(TASK DIRECTIONS):
Whenever a line of the entries below holds the string "padlock", copy that line and return it.

Records from a collection:
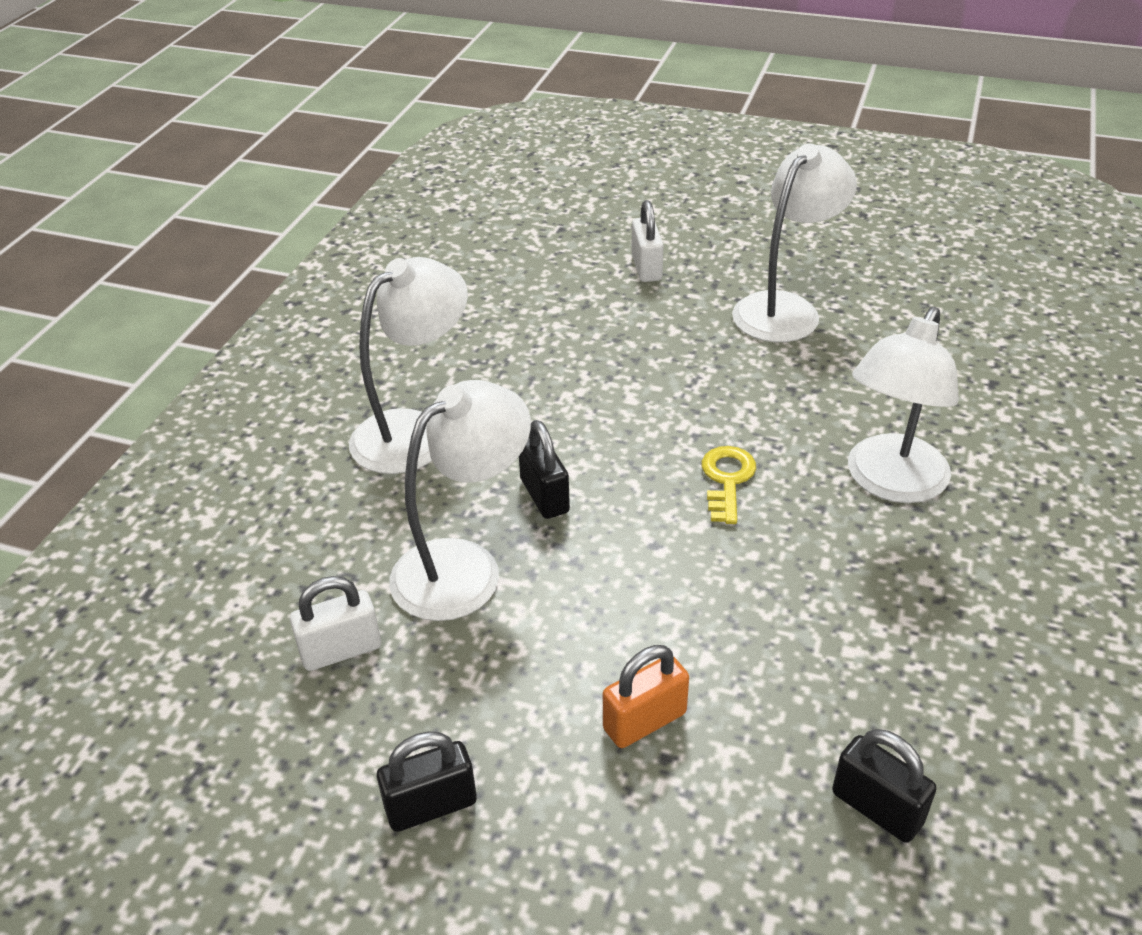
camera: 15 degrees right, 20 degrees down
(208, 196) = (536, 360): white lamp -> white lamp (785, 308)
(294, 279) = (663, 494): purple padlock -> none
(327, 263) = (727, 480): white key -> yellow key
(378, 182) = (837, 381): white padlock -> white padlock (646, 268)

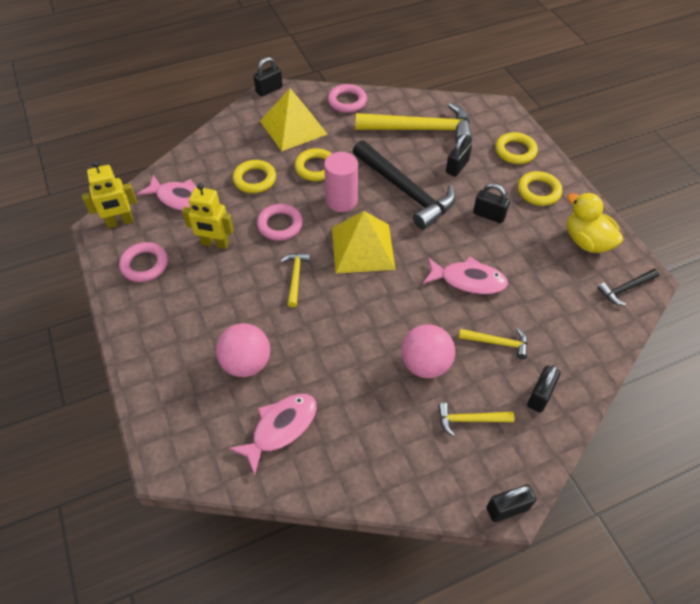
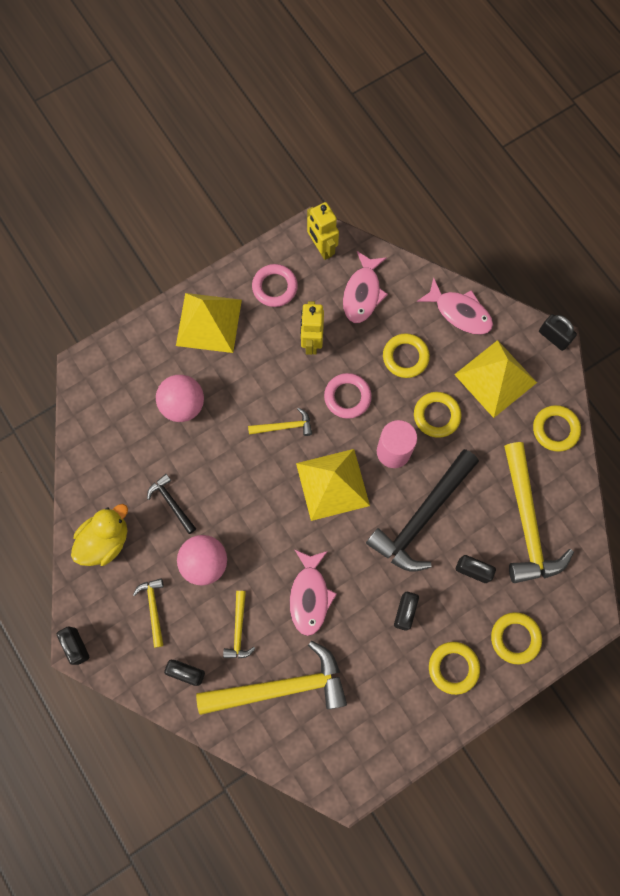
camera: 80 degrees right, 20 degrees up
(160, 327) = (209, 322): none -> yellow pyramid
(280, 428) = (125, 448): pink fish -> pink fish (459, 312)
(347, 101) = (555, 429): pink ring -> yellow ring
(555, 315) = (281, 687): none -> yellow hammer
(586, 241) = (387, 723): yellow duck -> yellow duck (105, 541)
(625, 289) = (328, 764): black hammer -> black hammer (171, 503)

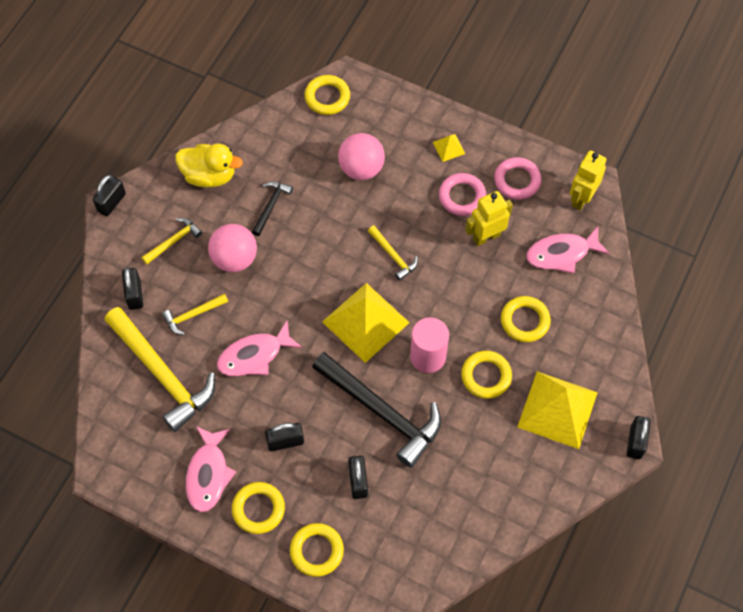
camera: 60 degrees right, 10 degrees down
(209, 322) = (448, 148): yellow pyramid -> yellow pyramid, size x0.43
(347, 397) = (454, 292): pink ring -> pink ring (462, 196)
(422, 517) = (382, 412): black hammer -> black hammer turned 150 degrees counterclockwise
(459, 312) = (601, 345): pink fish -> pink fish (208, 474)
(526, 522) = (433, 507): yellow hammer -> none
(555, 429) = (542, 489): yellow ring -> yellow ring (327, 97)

(RESPONSE AREA):
(294, 279) = (663, 494): purple padlock -> none
(378, 182) = (837, 381): white padlock -> white padlock (646, 268)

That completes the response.